◆ **TASK REQUIREMENTS**
Leaving out every line before the one with "(407, 255) = (767, 271): orange", write out the rest of the records below exactly.

◆ **Scene edit records**
□ □ □ □ □
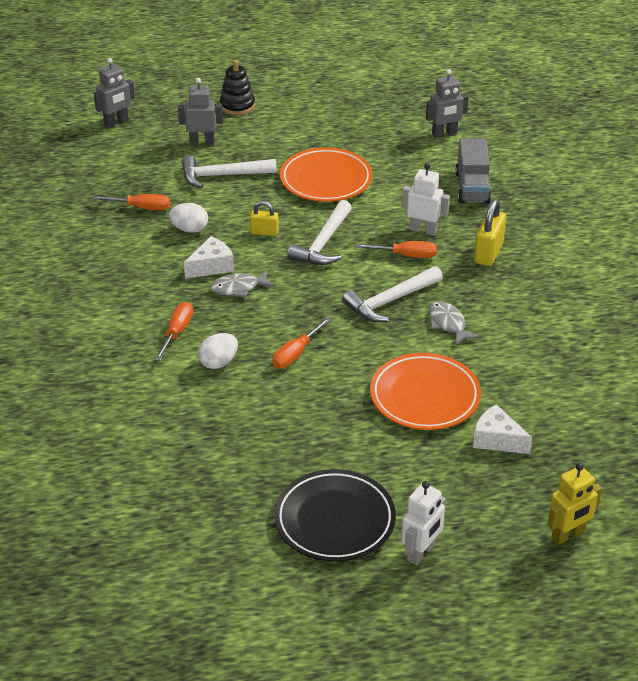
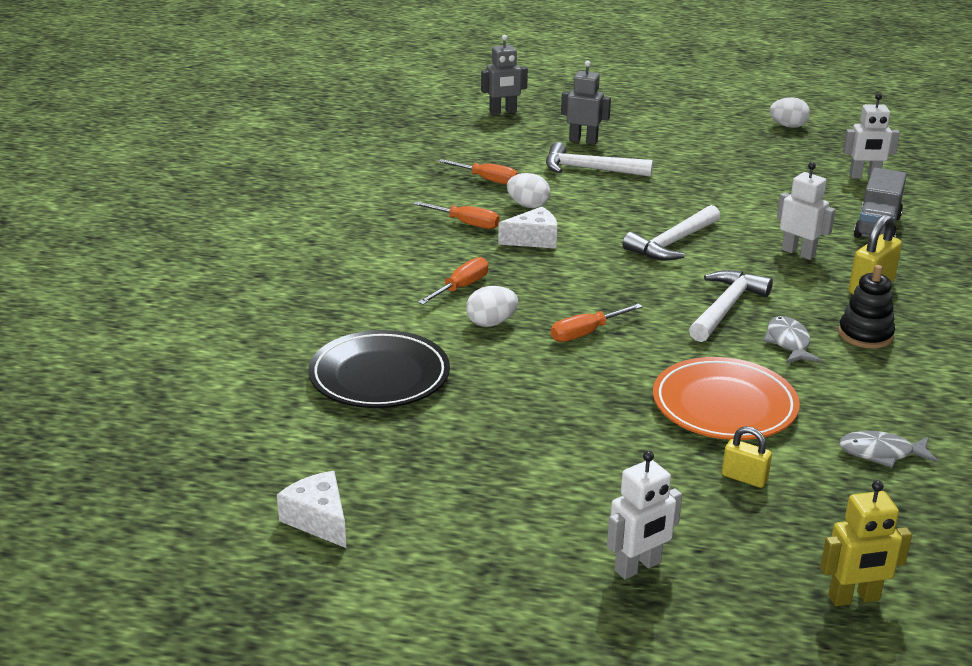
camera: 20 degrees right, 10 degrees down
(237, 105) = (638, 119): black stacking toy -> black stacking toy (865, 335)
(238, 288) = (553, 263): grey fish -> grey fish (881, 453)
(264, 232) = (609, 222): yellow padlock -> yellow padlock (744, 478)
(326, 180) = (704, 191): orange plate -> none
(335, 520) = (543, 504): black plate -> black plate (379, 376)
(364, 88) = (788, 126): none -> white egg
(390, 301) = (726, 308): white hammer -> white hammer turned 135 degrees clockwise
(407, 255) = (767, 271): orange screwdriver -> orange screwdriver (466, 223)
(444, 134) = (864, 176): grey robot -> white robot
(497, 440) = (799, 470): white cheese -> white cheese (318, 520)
□ □ □ □ □
◆ **ANSWER SPACE**
(407, 255) = (767, 271): orange screwdriver -> orange screwdriver (466, 223)
(444, 134) = (864, 176): grey robot -> white robot
(497, 440) = (799, 470): white cheese -> white cheese (318, 520)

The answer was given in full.